• SUPPLIED DATA:

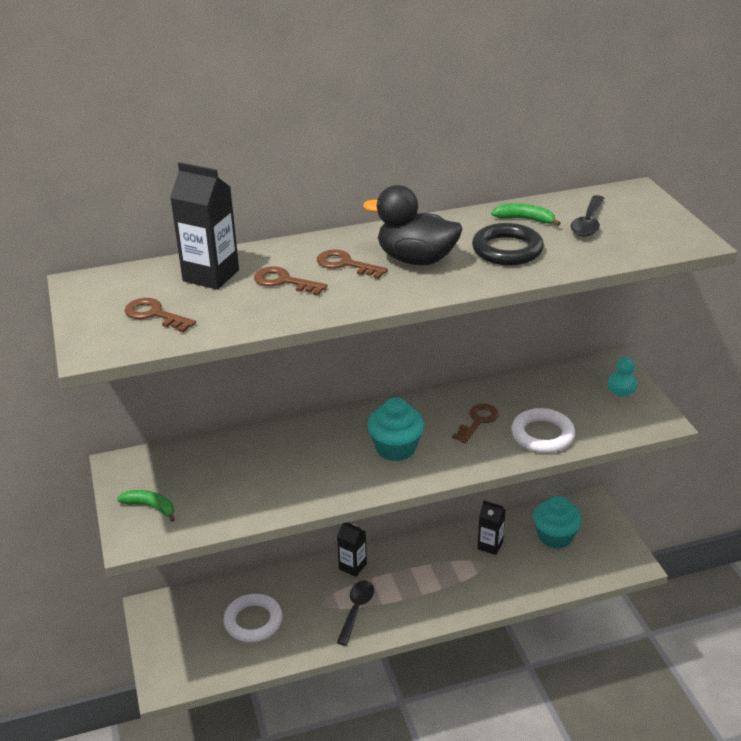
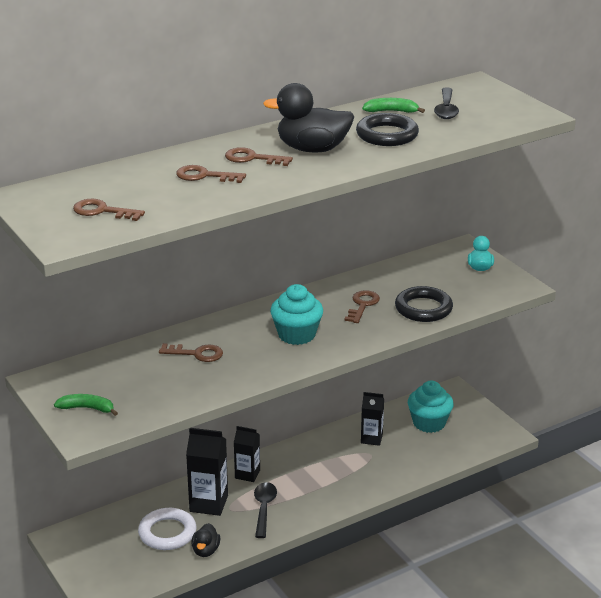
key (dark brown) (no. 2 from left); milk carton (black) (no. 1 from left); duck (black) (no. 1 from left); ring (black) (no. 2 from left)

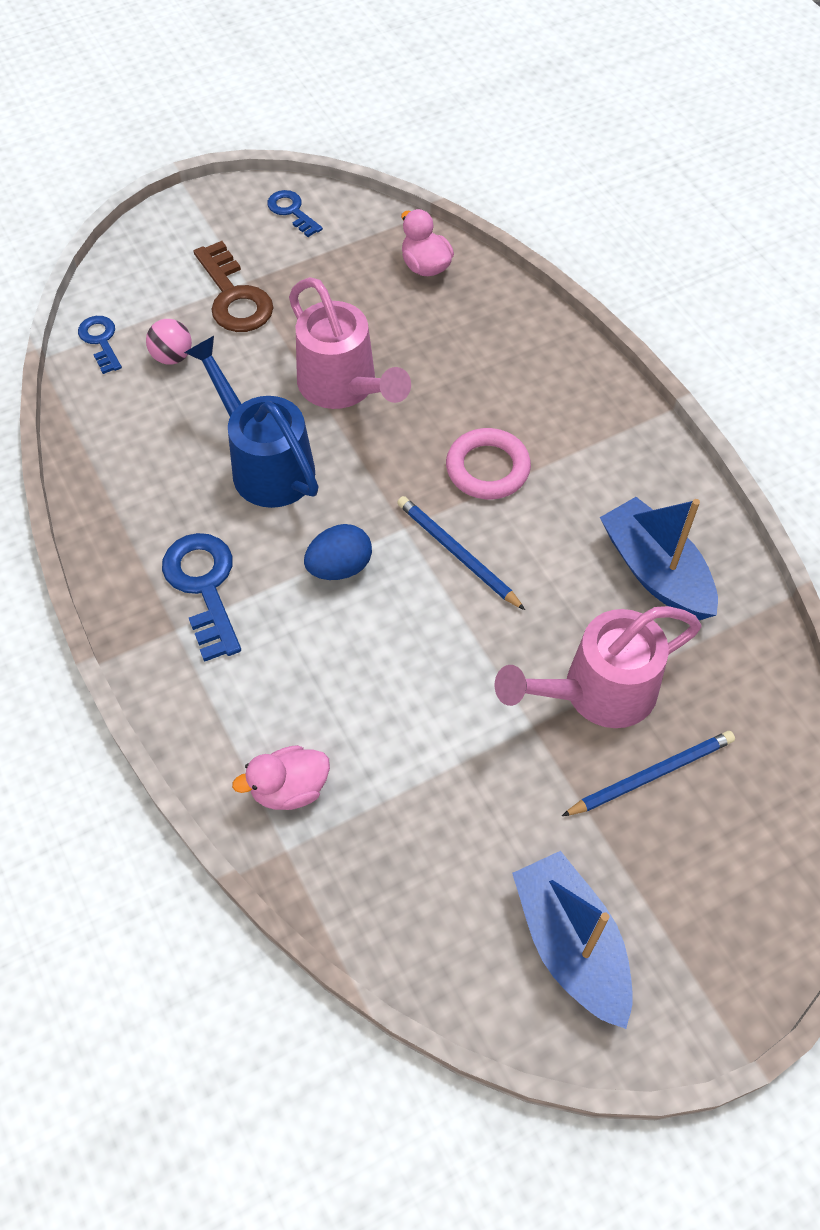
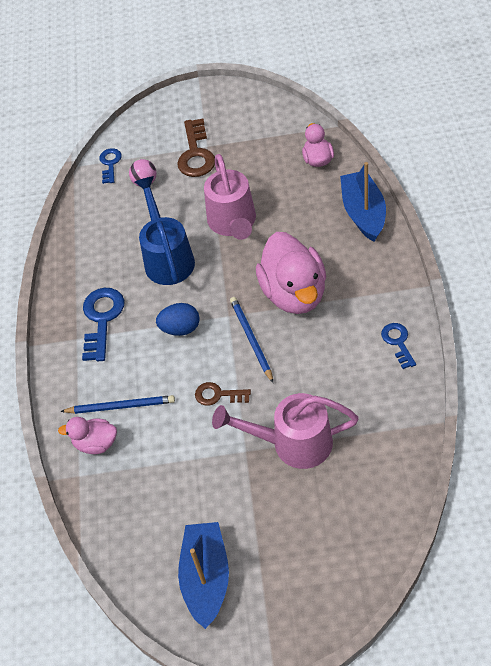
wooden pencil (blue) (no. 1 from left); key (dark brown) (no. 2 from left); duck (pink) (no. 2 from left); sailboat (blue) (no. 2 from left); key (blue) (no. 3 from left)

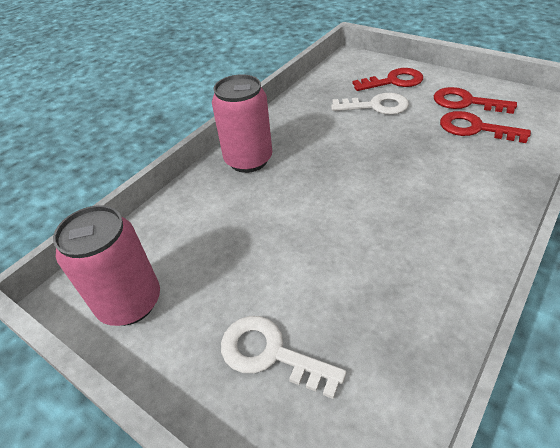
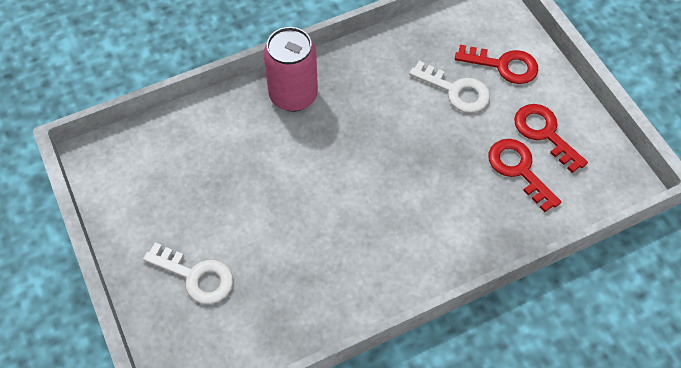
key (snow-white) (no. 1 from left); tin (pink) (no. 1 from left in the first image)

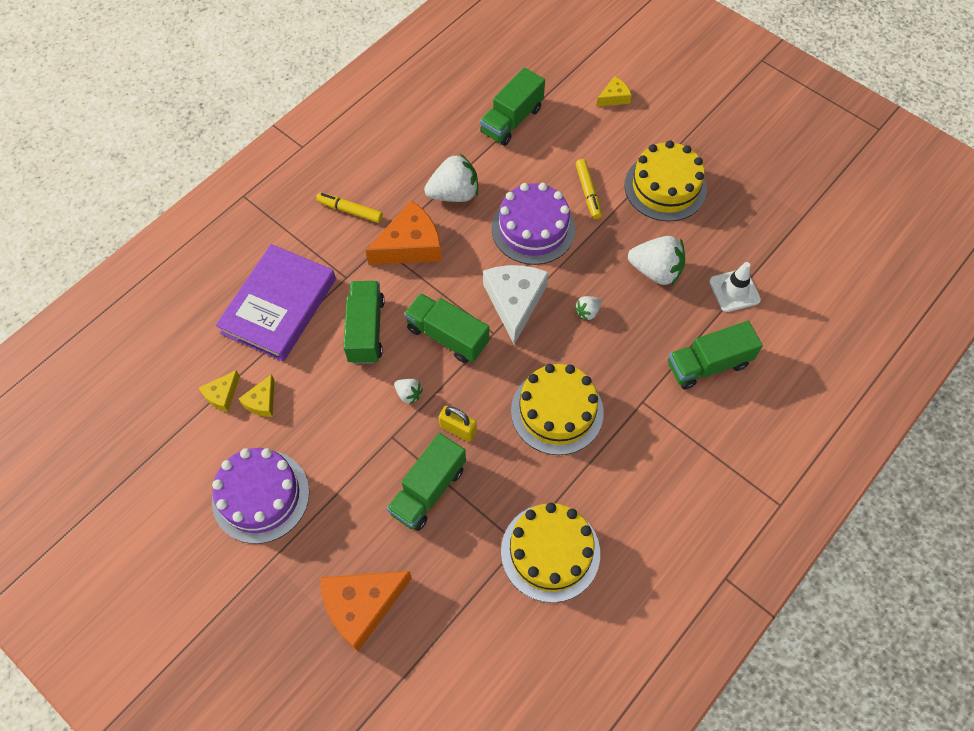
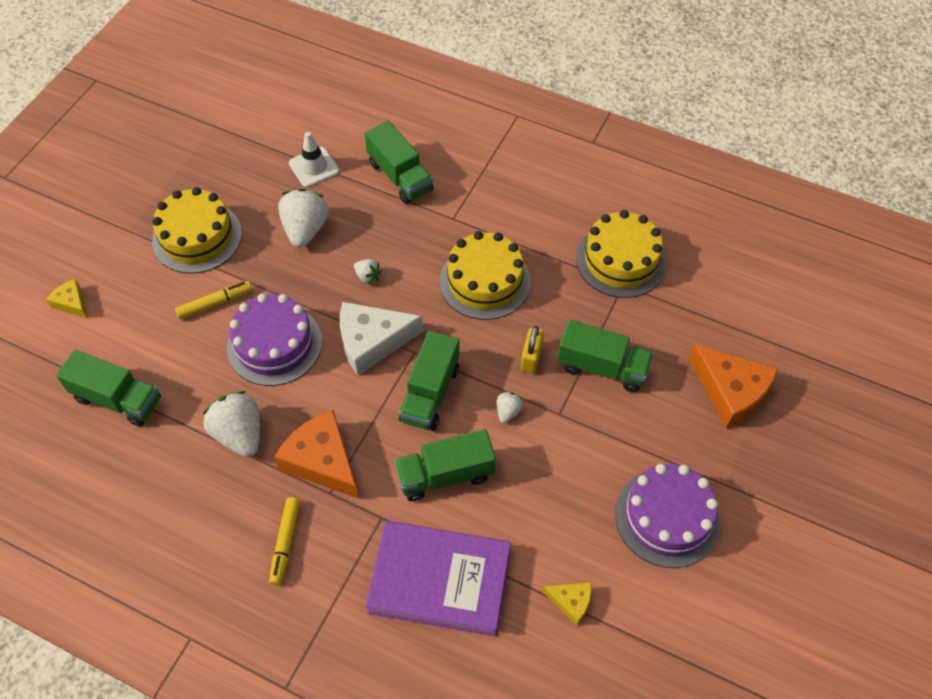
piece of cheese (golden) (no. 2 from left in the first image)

• TASK TO COMPLETE:
Copy out all lines of the listing where the word "pink" appears.

• RESPONSE TO THIS EXERCISE:
wooden pencil (blue) (no. 1 from left); key (dark brown) (no. 2 from left); duck (pink) (no. 2 from left); sailboat (blue) (no. 2 from left); key (blue) (no. 3 from left)
key (snow-white) (no. 1 from left); tin (pink) (no. 1 from left in the first image)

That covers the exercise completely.